Records for this exercise
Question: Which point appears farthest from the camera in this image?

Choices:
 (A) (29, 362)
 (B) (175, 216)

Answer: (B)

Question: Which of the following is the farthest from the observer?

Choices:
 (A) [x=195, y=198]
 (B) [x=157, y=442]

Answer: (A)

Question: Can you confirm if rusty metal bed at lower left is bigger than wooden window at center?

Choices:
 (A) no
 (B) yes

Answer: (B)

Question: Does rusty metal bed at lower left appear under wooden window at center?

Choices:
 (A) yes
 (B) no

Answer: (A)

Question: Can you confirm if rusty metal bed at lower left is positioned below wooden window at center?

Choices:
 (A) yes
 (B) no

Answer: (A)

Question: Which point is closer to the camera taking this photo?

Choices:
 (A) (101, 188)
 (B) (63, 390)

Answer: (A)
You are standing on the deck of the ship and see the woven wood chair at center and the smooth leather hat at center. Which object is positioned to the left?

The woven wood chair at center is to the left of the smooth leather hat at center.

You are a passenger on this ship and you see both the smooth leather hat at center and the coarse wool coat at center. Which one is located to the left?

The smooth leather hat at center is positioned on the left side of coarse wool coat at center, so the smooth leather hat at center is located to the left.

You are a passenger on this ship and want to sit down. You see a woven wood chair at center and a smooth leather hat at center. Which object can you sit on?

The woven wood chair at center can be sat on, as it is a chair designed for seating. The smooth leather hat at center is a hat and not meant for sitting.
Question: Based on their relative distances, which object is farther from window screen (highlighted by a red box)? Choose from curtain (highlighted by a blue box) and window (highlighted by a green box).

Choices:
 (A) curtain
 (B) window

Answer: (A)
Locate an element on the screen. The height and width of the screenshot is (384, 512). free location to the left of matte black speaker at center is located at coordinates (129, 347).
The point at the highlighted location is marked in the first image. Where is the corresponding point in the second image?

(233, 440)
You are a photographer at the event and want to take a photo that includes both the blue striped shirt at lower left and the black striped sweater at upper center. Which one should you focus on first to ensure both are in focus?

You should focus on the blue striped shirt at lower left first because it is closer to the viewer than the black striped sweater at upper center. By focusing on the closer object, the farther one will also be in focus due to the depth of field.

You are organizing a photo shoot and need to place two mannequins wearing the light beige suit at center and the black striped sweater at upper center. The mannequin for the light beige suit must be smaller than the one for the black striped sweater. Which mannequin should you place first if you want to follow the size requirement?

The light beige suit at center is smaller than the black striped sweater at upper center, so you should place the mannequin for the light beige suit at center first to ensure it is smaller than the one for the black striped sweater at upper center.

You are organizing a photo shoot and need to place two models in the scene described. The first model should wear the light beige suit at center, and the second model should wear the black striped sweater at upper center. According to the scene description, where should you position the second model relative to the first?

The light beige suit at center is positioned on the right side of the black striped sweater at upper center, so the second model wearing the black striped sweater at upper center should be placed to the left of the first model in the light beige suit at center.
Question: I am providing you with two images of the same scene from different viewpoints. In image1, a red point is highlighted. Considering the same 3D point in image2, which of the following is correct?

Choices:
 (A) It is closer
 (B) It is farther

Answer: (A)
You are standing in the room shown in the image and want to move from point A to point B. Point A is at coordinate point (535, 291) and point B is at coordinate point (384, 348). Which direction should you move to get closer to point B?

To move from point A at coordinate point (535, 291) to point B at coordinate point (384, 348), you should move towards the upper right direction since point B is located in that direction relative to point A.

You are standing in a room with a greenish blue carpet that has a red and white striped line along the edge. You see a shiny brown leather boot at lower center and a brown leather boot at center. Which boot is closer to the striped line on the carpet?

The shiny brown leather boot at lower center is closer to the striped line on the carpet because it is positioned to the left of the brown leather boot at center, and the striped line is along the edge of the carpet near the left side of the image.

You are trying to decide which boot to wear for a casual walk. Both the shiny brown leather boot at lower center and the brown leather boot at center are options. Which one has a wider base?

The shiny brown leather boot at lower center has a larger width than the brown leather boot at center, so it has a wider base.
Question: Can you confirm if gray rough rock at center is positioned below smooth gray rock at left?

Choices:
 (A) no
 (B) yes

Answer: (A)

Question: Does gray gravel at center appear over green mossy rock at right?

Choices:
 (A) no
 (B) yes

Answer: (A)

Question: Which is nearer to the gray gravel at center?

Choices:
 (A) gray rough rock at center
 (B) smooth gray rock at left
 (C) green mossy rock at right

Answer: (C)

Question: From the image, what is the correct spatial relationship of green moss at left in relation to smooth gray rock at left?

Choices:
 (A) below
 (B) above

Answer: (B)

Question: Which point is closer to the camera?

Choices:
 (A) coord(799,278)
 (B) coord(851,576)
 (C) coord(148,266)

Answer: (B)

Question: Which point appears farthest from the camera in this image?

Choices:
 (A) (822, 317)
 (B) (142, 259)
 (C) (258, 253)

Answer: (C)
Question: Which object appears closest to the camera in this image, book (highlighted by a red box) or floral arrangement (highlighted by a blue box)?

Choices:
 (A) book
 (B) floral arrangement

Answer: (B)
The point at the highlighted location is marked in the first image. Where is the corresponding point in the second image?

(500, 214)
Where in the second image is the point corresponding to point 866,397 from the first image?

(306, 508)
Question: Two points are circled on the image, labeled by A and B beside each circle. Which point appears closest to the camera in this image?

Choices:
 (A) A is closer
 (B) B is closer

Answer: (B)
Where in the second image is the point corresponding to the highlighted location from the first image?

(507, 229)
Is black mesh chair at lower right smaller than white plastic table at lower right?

Description of the task
Copy all of the rows above verbatim, from first to last.

Exercise result
Question: Which point appears farthest from the camera in this image?

Choices:
 (A) (29, 362)
 (B) (175, 216)

Answer: (B)

Question: Which of the following is the farthest from the observer?

Choices:
 (A) [x=195, y=198]
 (B) [x=157, y=442]

Answer: (A)

Question: Can you confirm if rusty metal bed at lower left is bigger than wooden window at center?

Choices:
 (A) no
 (B) yes

Answer: (B)

Question: Does rusty metal bed at lower left appear under wooden window at center?

Choices:
 (A) yes
 (B) no

Answer: (A)

Question: Can you confirm if rusty metal bed at lower left is positioned below wooden window at center?

Choices:
 (A) yes
 (B) no

Answer: (A)

Question: Which point is closer to the camera taking this photo?

Choices:
 (A) (101, 188)
 (B) (63, 390)

Answer: (A)
You are standing on the deck of the ship and see the woven wood chair at center and the smooth leather hat at center. Which object is positioned to the left?

The woven wood chair at center is to the left of the smooth leather hat at center.

You are a passenger on this ship and you see both the smooth leather hat at center and the coarse wool coat at center. Which one is located to the left?

The smooth leather hat at center is positioned on the left side of coarse wool coat at center, so the smooth leather hat at center is located to the left.

You are a passenger on this ship and want to sit down. You see a woven wood chair at center and a smooth leather hat at center. Which object can you sit on?

The woven wood chair at center can be sat on, as it is a chair designed for seating. The smooth leather hat at center is a hat and not meant for sitting.
Question: Based on their relative distances, which object is farther from window screen (highlighted by a red box)? Choose from curtain (highlighted by a blue box) and window (highlighted by a green box).

Choices:
 (A) curtain
 (B) window

Answer: (A)
Locate an element on the screen. The height and width of the screenshot is (384, 512). free location to the left of matte black speaker at center is located at coordinates (129, 347).
The point at the highlighted location is marked in the first image. Where is the corresponding point in the second image?

(233, 440)
You are a photographer at the event and want to take a photo that includes both the blue striped shirt at lower left and the black striped sweater at upper center. Which one should you focus on first to ensure both are in focus?

You should focus on the blue striped shirt at lower left first because it is closer to the viewer than the black striped sweater at upper center. By focusing on the closer object, the farther one will also be in focus due to the depth of field.

You are organizing a photo shoot and need to place two mannequins wearing the light beige suit at center and the black striped sweater at upper center. The mannequin for the light beige suit must be smaller than the one for the black striped sweater. Which mannequin should you place first if you want to follow the size requirement?

The light beige suit at center is smaller than the black striped sweater at upper center, so you should place the mannequin for the light beige suit at center first to ensure it is smaller than the one for the black striped sweater at upper center.

You are organizing a photo shoot and need to place two models in the scene described. The first model should wear the light beige suit at center, and the second model should wear the black striped sweater at upper center. According to the scene description, where should you position the second model relative to the first?

The light beige suit at center is positioned on the right side of the black striped sweater at upper center, so the second model wearing the black striped sweater at upper center should be placed to the left of the first model in the light beige suit at center.
Question: I am providing you with two images of the same scene from different viewpoints. In image1, a red point is highlighted. Considering the same 3D point in image2, which of the following is correct?

Choices:
 (A) It is closer
 (B) It is farther

Answer: (A)
You are standing in the room shown in the image and want to move from point A to point B. Point A is at coordinate point (535, 291) and point B is at coordinate point (384, 348). Which direction should you move to get closer to point B?

To move from point A at coordinate point (535, 291) to point B at coordinate point (384, 348), you should move towards the upper right direction since point B is located in that direction relative to point A.

You are standing in a room with a greenish blue carpet that has a red and white striped line along the edge. You see a shiny brown leather boot at lower center and a brown leather boot at center. Which boot is closer to the striped line on the carpet?

The shiny brown leather boot at lower center is closer to the striped line on the carpet because it is positioned to the left of the brown leather boot at center, and the striped line is along the edge of the carpet near the left side of the image.

You are trying to decide which boot to wear for a casual walk. Both the shiny brown leather boot at lower center and the brown leather boot at center are options. Which one has a wider base?

The shiny brown leather boot at lower center has a larger width than the brown leather boot at center, so it has a wider base.
Question: Can you confirm if gray rough rock at center is positioned below smooth gray rock at left?

Choices:
 (A) no
 (B) yes

Answer: (A)

Question: Does gray gravel at center appear over green mossy rock at right?

Choices:
 (A) no
 (B) yes

Answer: (A)

Question: Which is nearer to the gray gravel at center?

Choices:
 (A) gray rough rock at center
 (B) smooth gray rock at left
 (C) green mossy rock at right

Answer: (C)

Question: From the image, what is the correct spatial relationship of green moss at left in relation to smooth gray rock at left?

Choices:
 (A) below
 (B) above

Answer: (B)

Question: Which point is closer to the camera?

Choices:
 (A) coord(799,278)
 (B) coord(851,576)
 (C) coord(148,266)

Answer: (B)

Question: Which point appears farthest from the camera in this image?

Choices:
 (A) (822, 317)
 (B) (142, 259)
 (C) (258, 253)

Answer: (C)
Question: Which object appears closest to the camera in this image, book (highlighted by a red box) or floral arrangement (highlighted by a blue box)?

Choices:
 (A) book
 (B) floral arrangement

Answer: (B)
The point at the highlighted location is marked in the first image. Where is the corresponding point in the second image?

(500, 214)
Where in the second image is the point corresponding to point 866,397 from the first image?

(306, 508)
Question: Two points are circled on the image, labeled by A and B beside each circle. Which point appears closest to the camera in this image?

Choices:
 (A) A is closer
 (B) B is closer

Answer: (B)
Where in the second image is the point corresponding to the highlighted location from the first image?

(507, 229)
Is black mesh chair at lower right smaller than white plastic table at lower right?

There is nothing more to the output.